_Instructions for the task_.
Examine the listing below and state how many of its lines contain the word "replaced". Write only the number.

_Data extracts_.
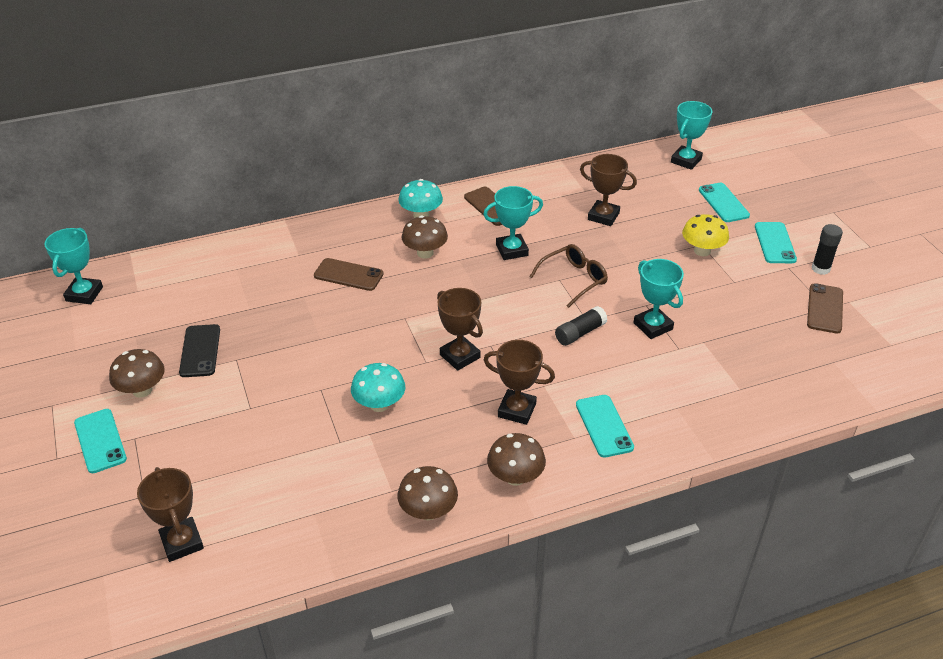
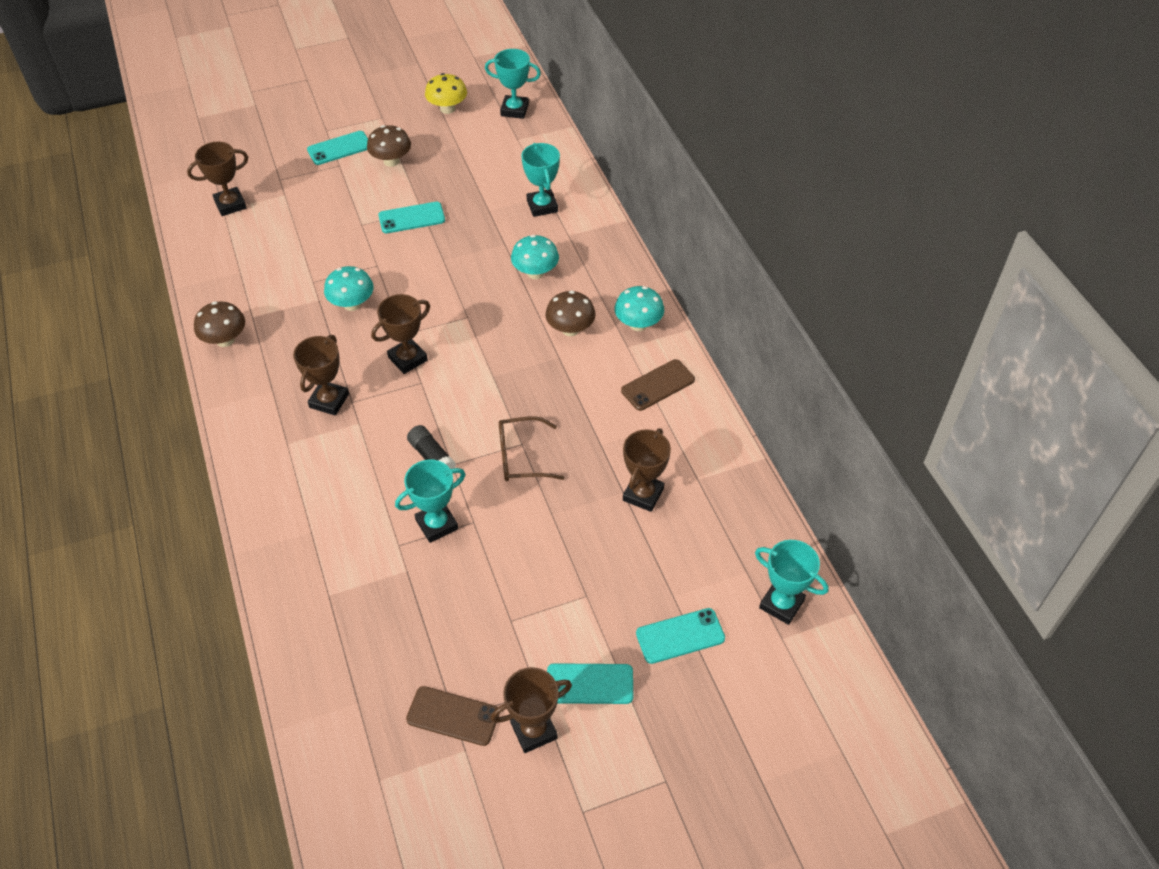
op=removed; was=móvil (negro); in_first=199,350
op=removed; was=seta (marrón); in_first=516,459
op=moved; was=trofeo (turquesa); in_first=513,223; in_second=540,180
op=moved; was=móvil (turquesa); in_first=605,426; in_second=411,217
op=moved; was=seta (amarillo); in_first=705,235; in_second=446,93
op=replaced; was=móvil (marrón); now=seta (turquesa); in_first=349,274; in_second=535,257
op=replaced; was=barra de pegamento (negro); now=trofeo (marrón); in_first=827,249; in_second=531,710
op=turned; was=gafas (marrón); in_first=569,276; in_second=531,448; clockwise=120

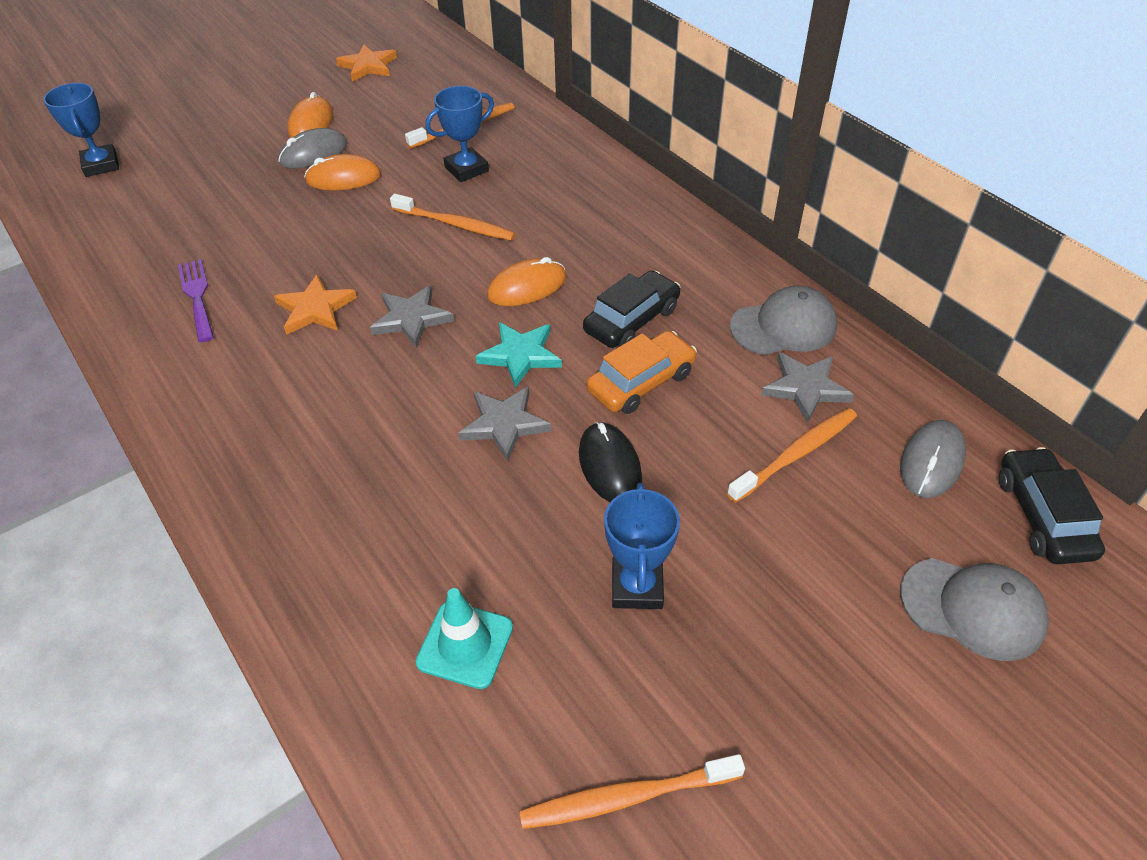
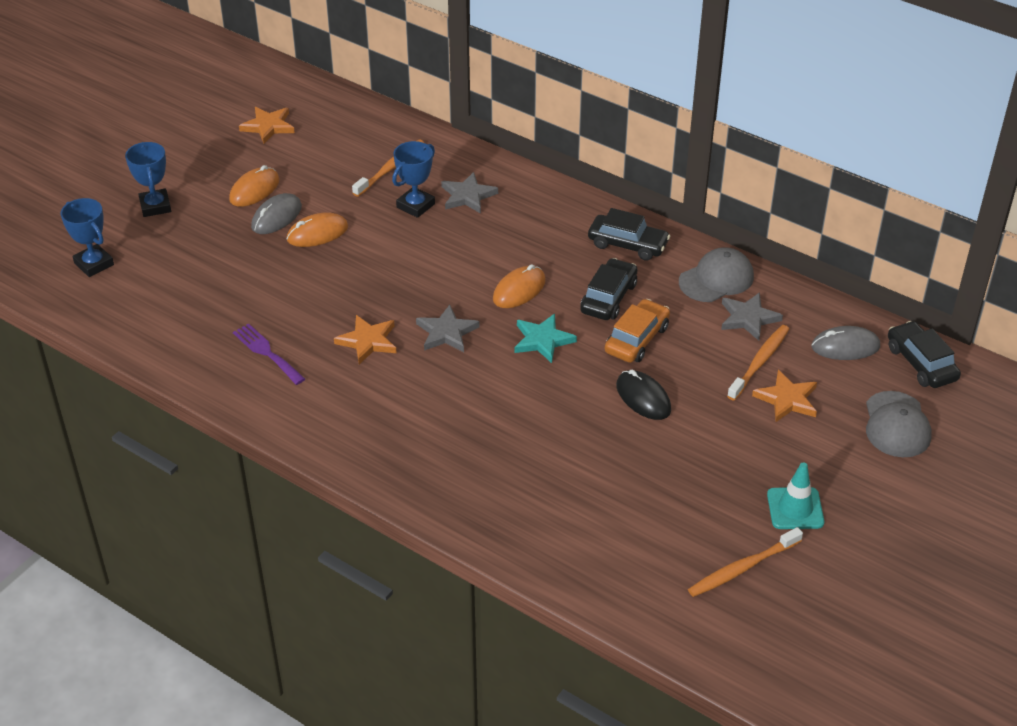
op=removed; was=cepillo de dientes (naranja); in_first=453,217
op=added; now=coche (negro); in_second=629,234
op=added; now=estrella (naranja); in_second=784,396
op=moved; was=cono de tráfico (turquesa); in_first=464,638; in_second=795,496
op=moved; was=estrella (gris); in_first=504,423; in_second=469,193
op=moved; was=trofeo (azul); in_first=642,546; in_second=148,179
op=turned; was=ratón (naranja); in_first=310,115; in_second=254,186; clockwise=45
op=turned; was=ratón (gris); in_first=933,459; in_second=846,343; clockwise=75
op=turned; was=gorra (gris); in_first=974,609; in_second=899,424; clockwise=90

_Task response_.
2